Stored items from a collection
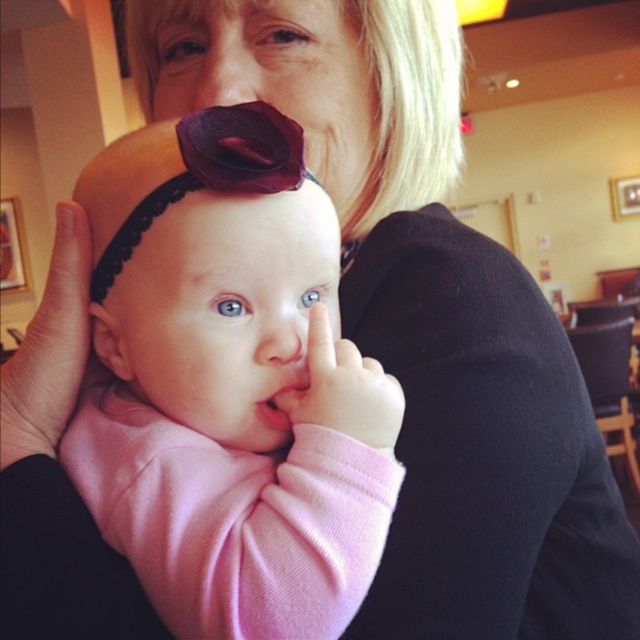
You are standing in a room and see two points marked in the image. The first point is at coordinate point (392,497) and the second is at point (148,628). Which point is closer to you?

Point (392,497) is closer to the viewer than point (148,628).

You are a photographer setting up for a baby photoshoot. You notice the pink satin headband at center and the pink fabric at center in the scene. Which object is located to the right when viewed from the camera angle?

The pink satin headband at center is positioned on the right side of the pink fabric at center, so it is located to the right when viewed from the camera angle.

You are a photographer taking a portrait of the adult and baby. You need to ensure that both the matte purple flower at center and the smooth skin nose at center are in focus. Which object should you adjust your camera focus to prioritize to ensure both are sharp?

The matte purple flower at center is above the smooth skin nose at center. To ensure both are in focus, prioritize focusing on the matte purple flower at center since it is farther away, as depth of field will include the closer nose in the sharp range.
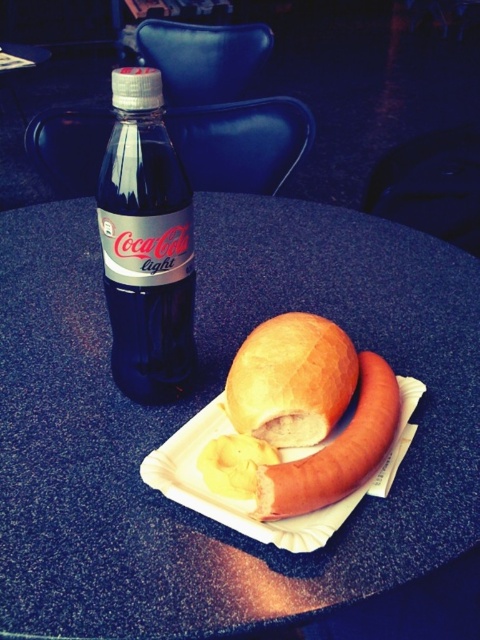
Question: Which point is closer to the camera?

Choices:
 (A) slightly toasted bread at center
 (B) blue glass bottle at left

Answer: (A)

Question: Does white paper plate at center appear over yellowish matte potato at center?

Choices:
 (A) no
 (B) yes

Answer: (B)

Question: Which point is closer to the camera?

Choices:
 (A) (158, 362)
 (B) (288, 456)
 (C) (444, 307)

Answer: (B)

Question: Among these points, which one is nearest to the camera?

Choices:
 (A) (112, 632)
 (B) (201, 451)
 (C) (288, 444)

Answer: (A)

Question: Can you confirm if golden matte roll at center is positioned above yellowish matte potato at center?

Choices:
 (A) no
 (B) yes

Answer: (B)

Question: Is blue speckled table at center wider than yellowish matte potato at center?

Choices:
 (A) yes
 (B) no

Answer: (A)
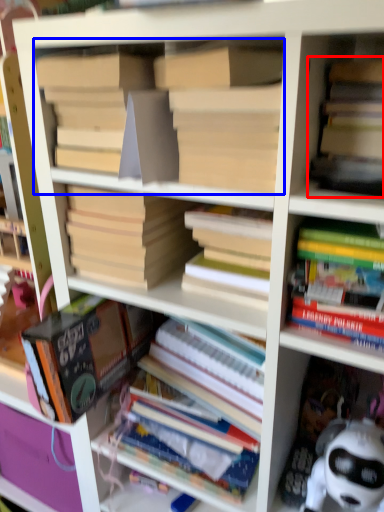
Question: Among these objects, which one is farthest to the camera, book (highlighted by a red box) or book (highlighted by a blue box)?

Choices:
 (A) book
 (B) book

Answer: (B)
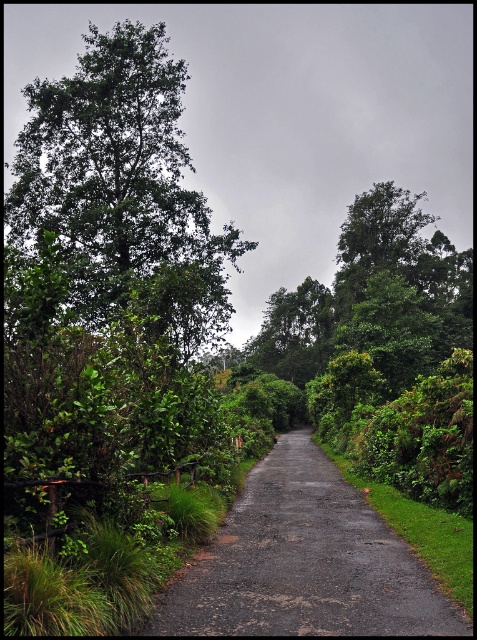
You are standing at the center of the road and notice the green leafy tree at left. Based on its position, can you determine if it is closer to the front or the back of the image?

The green leafy tree at left is located at point coordinates that are closer to the front of the image since the y coordinate is 0.258, which is lower than 0.5, indicating it is positioned in the upper half of the image.

You are driving a car and see the green leafy tree at left and the dark gray asphalt road at center. Which object is closer to you?

The green leafy tree at left is closer to you because the dark gray asphalt road at center is behind it.

You are a delivery driver navigating a narrow road surrounded by greenery. You need to pass under the green leafy tree at left without hitting it. Based on the scene, can you safely pass under it while staying on the dark gray asphalt road at center?

The green leafy tree at left is located above the dark gray asphalt road at center, so yes, you can safely pass under it while staying on the dark gray asphalt road at center as the tree is positioned overhead.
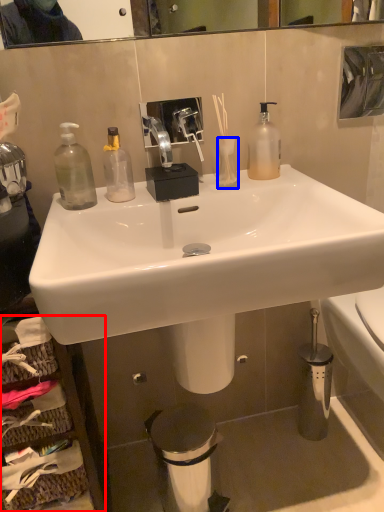
Question: Among these objects, which one is nearest to the camera, cabinetry (highlighted by a red box) or vase (highlighted by a blue box)?

Choices:
 (A) cabinetry
 (B) vase

Answer: (A)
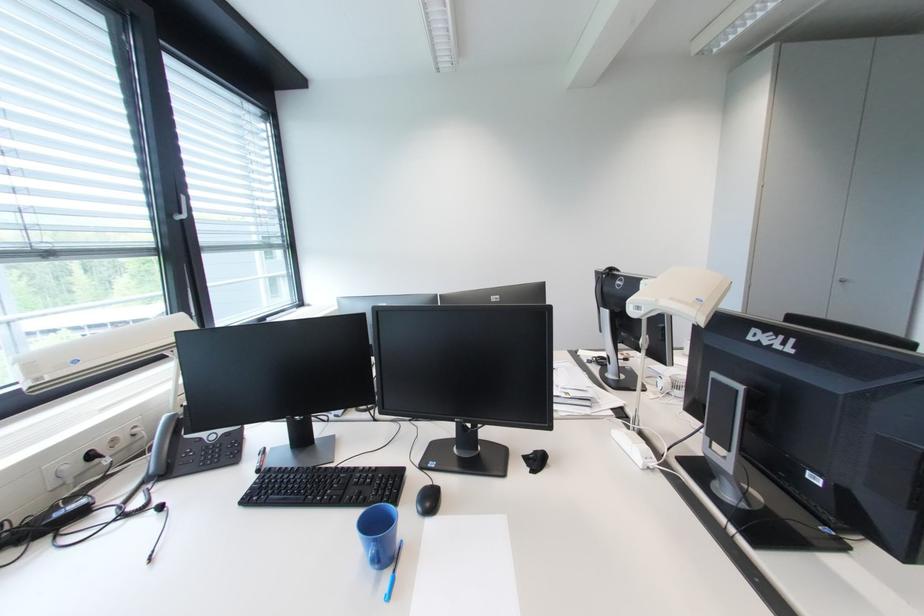
You are a GUI agent. You are given a task and a screenshot of the screen. Output one action in this format:
    pyautogui.click(x=<x>, y=<y>)
    Task: Click on the blue cup handle
    This screenshot has height=616, width=924.
    Given the screenshot: What is the action you would take?
    pyautogui.click(x=375, y=554)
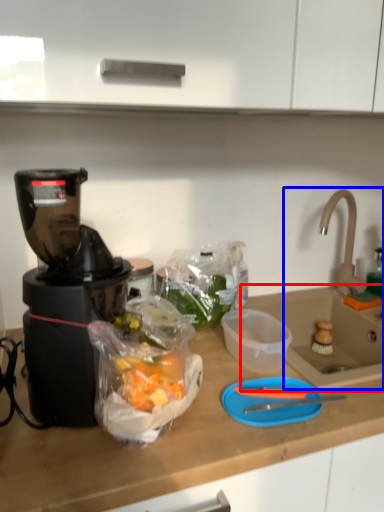
Question: Which object appears closest to the camera in this image, sink (highlighted by a red box) or sink (highlighted by a blue box)?

Choices:
 (A) sink
 (B) sink

Answer: (A)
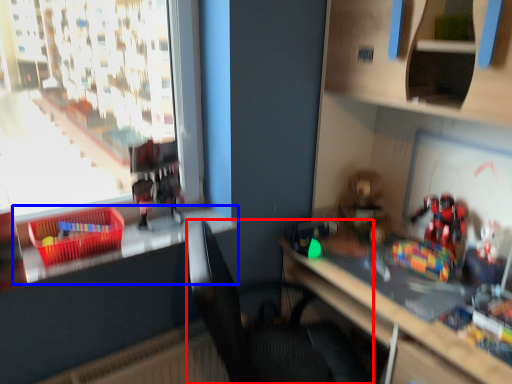
Question: Which point is closer to the camera, chair (highlighted by a red box) or window sill (highlighted by a blue box)?

Choices:
 (A) chair
 (B) window sill

Answer: (A)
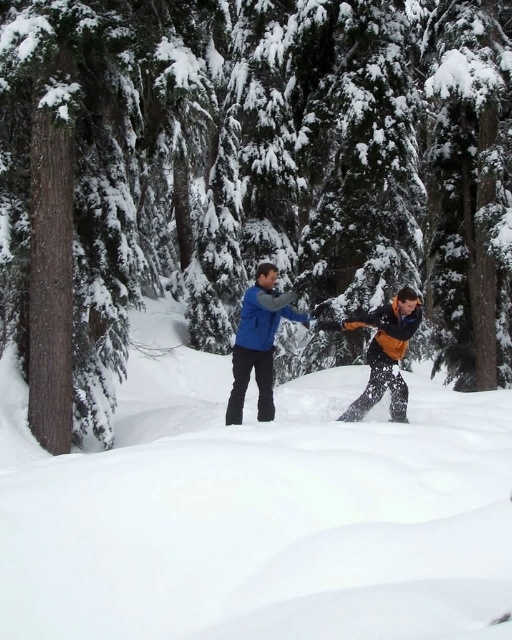
Question: Is white fluffy snow at center to the left of blue matte jacket at center from the viewer's perspective?

Choices:
 (A) no
 (B) yes

Answer: (B)

Question: Is blue fabric jacket at center positioned behind blue matte jacket at center?

Choices:
 (A) yes
 (B) no

Answer: (A)

Question: Which of the following is the farthest from the observer?

Choices:
 (A) brown textured trunk at center
 (B) blue matte jacket at center

Answer: (B)

Question: Can you confirm if white fluffy snow at center is positioned above orange fleece jacket at center?

Choices:
 (A) yes
 (B) no

Answer: (B)

Question: Which point is closer to the camera?

Choices:
 (A) blue matte jacket at center
 (B) white fluffy snow at center

Answer: (B)

Question: Among these points, which one is farthest from the camera?

Choices:
 (A) (426, 456)
 (B) (403, 301)

Answer: (B)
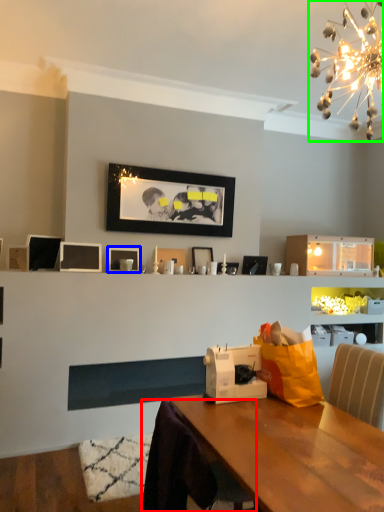
Question: Considering the real-world distances, which object is closest to swivel chair (highlighted by a red box)? picture frame (highlighted by a blue box) or light fixture (highlighted by a green box).

Choices:
 (A) picture frame
 (B) light fixture

Answer: (A)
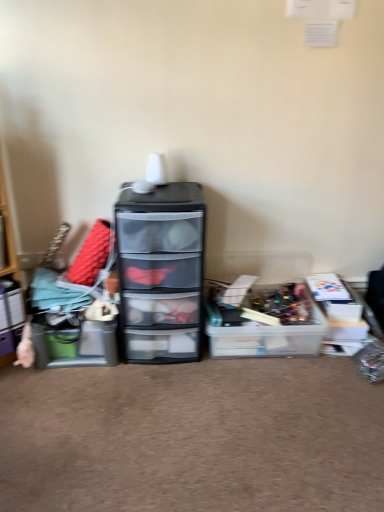
Question: Is wooden shelf at left a part of matte plastic storage box at left, the 2th storage box positioned from the left?

Choices:
 (A) no
 (B) yes

Answer: (A)

Question: Can you confirm if matte plastic storage box at left, the 2th storage box positioned from the right, is taller than wooden shelf at left?

Choices:
 (A) yes
 (B) no

Answer: (B)

Question: Is the depth of matte plastic storage box at left, the 2th storage box positioned from the right, less than that of wooden shelf at left?

Choices:
 (A) yes
 (B) no

Answer: (B)

Question: Considering the relative positions of matte plastic storage box at left, the 2th storage box positioned from the right, and wooden shelf at left in the image provided, is matte plastic storage box at left, the 2th storage box positioned from the right, to the left of wooden shelf at left from the viewer's perspective?

Choices:
 (A) no
 (B) yes

Answer: (A)

Question: Can you confirm if matte plastic storage box at left, the 2th storage box positioned from the right, is bigger than wooden shelf at left?

Choices:
 (A) yes
 (B) no

Answer: (B)

Question: Considering the positions of translucent plastic storage box at center, positioned as the third storage box in left-to-right order, and wooden shelf at left in the image, is translucent plastic storage box at center, positioned as the third storage box in left-to-right order, wider or thinner than wooden shelf at left?

Choices:
 (A) wide
 (B) thin

Answer: (A)

Question: Based on their sizes in the image, would you say translucent plastic storage box at center, positioned as the third storage box in left-to-right order, is bigger or smaller than wooden shelf at left?

Choices:
 (A) small
 (B) big

Answer: (A)

Question: Is translucent plastic storage box at center, positioned as the third storage box in left-to-right order, situated inside wooden shelf at left or outside?

Choices:
 (A) inside
 (B) outside

Answer: (B)

Question: From a real-world perspective, is translucent plastic storage box at center, positioned as the third storage box in left-to-right order, above or below wooden shelf at left?

Choices:
 (A) below
 (B) above

Answer: (A)

Question: Would you say wooden shelf at left is inside or outside matte plastic storage box at left, which is the 1th storage box from left to right?

Choices:
 (A) outside
 (B) inside

Answer: (A)

Question: From a real-world perspective, is wooden shelf at left above or below matte plastic storage box at left, the third storage box viewed from the right?

Choices:
 (A) below
 (B) above

Answer: (B)

Question: In the image, is wooden shelf at left on the left side or the right side of matte plastic storage box at left, which is the 1th storage box from left to right?

Choices:
 (A) right
 (B) left

Answer: (B)

Question: Is wooden shelf at left wider or thinner than matte plastic storage box at left, which is the 1th storage box from left to right?

Choices:
 (A) wide
 (B) thin

Answer: (A)

Question: Is transparent plastic chest of drawers at center bigger or smaller than matte plastic storage box at left, which is the 1th storage box from left to right?

Choices:
 (A) big
 (B) small

Answer: (A)

Question: Considering the positions of transparent plastic chest of drawers at center and matte plastic storage box at left, the third storage box viewed from the right, in the image, is transparent plastic chest of drawers at center wider or thinner than matte plastic storage box at left, the third storage box viewed from the right,?

Choices:
 (A) wide
 (B) thin

Answer: (A)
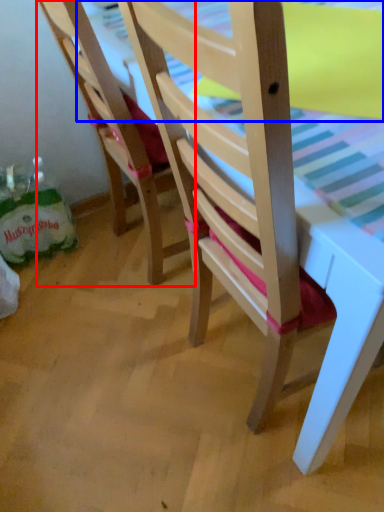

■ STATED TASK:
In the stretch of the listing from the line containing "The green leafy tree at left is closer" through the line containing "You are a delivery", change "delivery driver" to "taxi driver" and give those lines again with nothing else altered.

■ TASK OUTPUT:
The green leafy tree at left is closer to you because the dark gray asphalt road at center is behind it.

You are a taxi driver navigating a narrow road surrounded by greenery. You need to pass under the green leafy tree at left without hitting it. Based on the scene, can you safely pass under it while staying on the dark gray asphalt road at center?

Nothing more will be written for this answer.